● **Work item**
The listing is to be transcribed in full, with its images left out.

● **Recorded information**
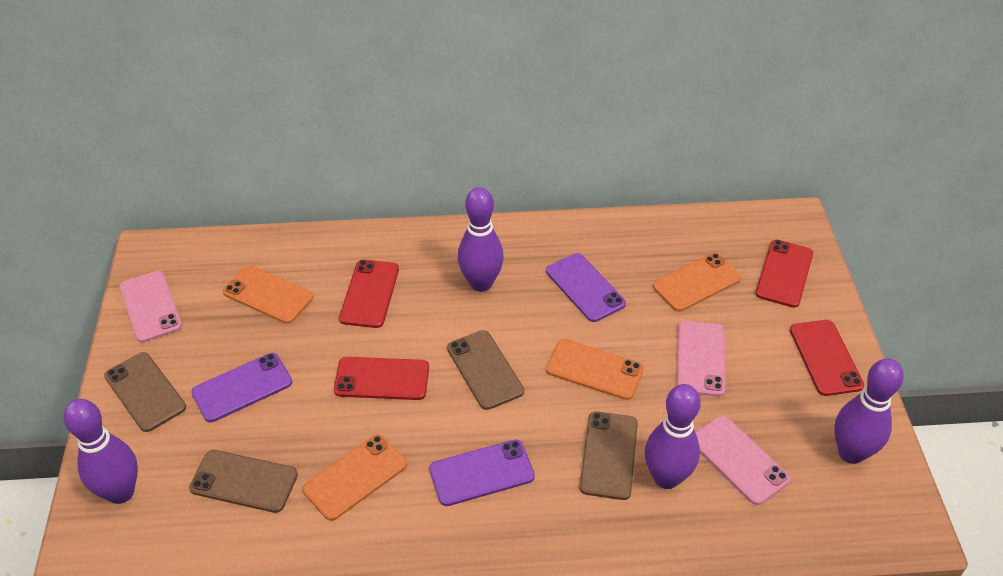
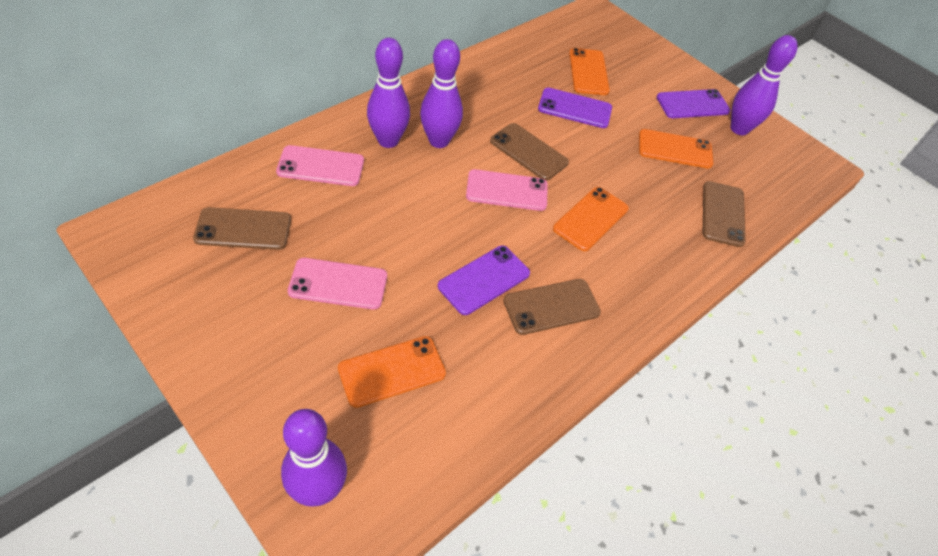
red phone: 4 -> 0

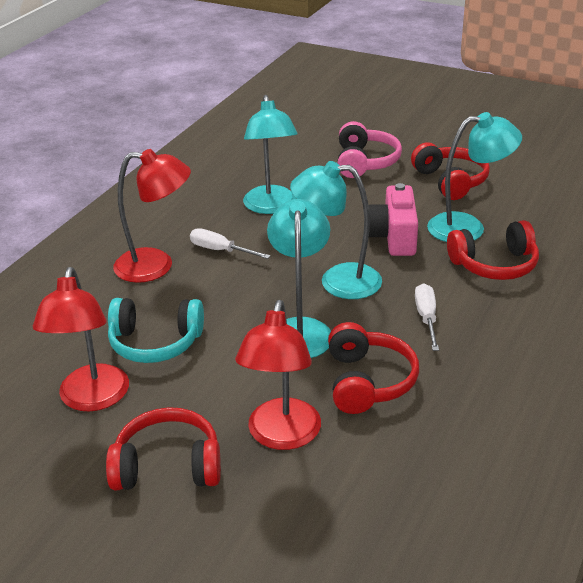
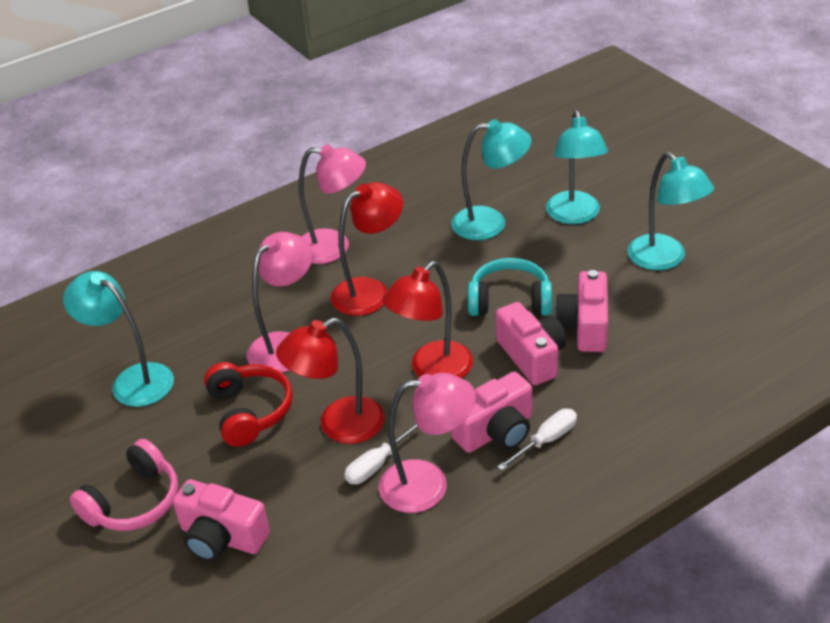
pink camera: 1 -> 4
pink lamp: 0 -> 3
red headphones: 4 -> 1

● **Exercise output**
red phone: 4 -> 0

pink camera: 1 -> 4
pink lamp: 0 -> 3
red headphones: 4 -> 1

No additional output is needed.